Work order
Extract the final stretch of the data: the line that contains "POT2 pin SIG: none -> A0" and every line after it, unaltered, and no other lines.

(Stored records)

◆ ◆ ◆ ◆ ◆ ◆ ◆

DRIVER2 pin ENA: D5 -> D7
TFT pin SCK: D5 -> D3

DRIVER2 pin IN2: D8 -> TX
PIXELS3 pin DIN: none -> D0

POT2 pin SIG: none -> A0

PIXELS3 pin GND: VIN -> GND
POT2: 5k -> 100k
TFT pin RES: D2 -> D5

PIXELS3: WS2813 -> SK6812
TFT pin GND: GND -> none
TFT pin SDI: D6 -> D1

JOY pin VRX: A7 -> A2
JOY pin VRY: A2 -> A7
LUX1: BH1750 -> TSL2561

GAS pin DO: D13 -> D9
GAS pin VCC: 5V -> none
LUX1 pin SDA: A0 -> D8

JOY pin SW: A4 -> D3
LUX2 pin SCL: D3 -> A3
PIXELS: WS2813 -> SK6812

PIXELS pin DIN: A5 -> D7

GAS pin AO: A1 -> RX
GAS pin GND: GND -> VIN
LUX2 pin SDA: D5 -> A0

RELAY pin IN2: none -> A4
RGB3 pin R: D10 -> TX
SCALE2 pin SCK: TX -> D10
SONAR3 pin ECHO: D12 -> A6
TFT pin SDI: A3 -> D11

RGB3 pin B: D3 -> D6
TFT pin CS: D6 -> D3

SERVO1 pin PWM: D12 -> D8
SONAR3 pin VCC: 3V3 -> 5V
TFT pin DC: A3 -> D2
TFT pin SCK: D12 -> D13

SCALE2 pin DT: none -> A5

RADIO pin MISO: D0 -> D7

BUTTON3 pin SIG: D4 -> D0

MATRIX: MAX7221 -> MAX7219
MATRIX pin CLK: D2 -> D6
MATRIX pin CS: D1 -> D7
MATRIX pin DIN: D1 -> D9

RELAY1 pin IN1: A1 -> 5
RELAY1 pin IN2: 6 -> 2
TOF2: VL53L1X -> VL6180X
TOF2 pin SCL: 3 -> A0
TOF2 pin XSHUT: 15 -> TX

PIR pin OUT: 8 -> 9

◆ ◆ ◆ ◆ ◆ ◆ ◆

Answer section
POT2 pin SIG: none -> A0

PIXELS3 pin GND: VIN -> GND
POT2: 5k -> 100k
TFT pin RES: D2 -> D5

PIXELS3: WS2813 -> SK6812
TFT pin GND: GND -> none
TFT pin SDI: D6 -> D1

JOY pin VRX: A7 -> A2
JOY pin VRY: A2 -> A7
LUX1: BH1750 -> TSL2561

GAS pin DO: D13 -> D9
GAS pin VCC: 5V -> none
LUX1 pin SDA: A0 -> D8

JOY pin SW: A4 -> D3
LUX2 pin SCL: D3 -> A3
PIXELS: WS2813 -> SK6812

PIXELS pin DIN: A5 -> D7

GAS pin AO: A1 -> RX
GAS pin GND: GND -> VIN
LUX2 pin SDA: D5 -> A0

RELAY pin IN2: none -> A4
RGB3 pin R: D10 -> TX
SCALE2 pin SCK: TX -> D10
SONAR3 pin ECHO: D12 -> A6
TFT pin SDI: A3 -> D11

RGB3 pin B: D3 -> D6
TFT pin CS: D6 -> D3

SERVO1 pin PWM: D12 -> D8
SONAR3 pin VCC: 3V3 -> 5V
TFT pin DC: A3 -> D2
TFT pin SCK: D12 -> D13

SCALE2 pin DT: none -> A5

RADIO pin MISO: D0 -> D7

BUTTON3 pin SIG: D4 -> D0

MATRIX: MAX7221 -> MAX7219
MATRIX pin CLK: D2 -> D6
MATRIX pin CS: D1 -> D7
MATRIX pin DIN: D1 -> D9

RELAY1 pin IN1: A1 -> 5
RELAY1 pin IN2: 6 -> 2
TOF2: VL53L1X -> VL6180X
TOF2 pin SCL: 3 -> A0
TOF2 pin XSHUT: 15 -> TX

PIR pin OUT: 8 -> 9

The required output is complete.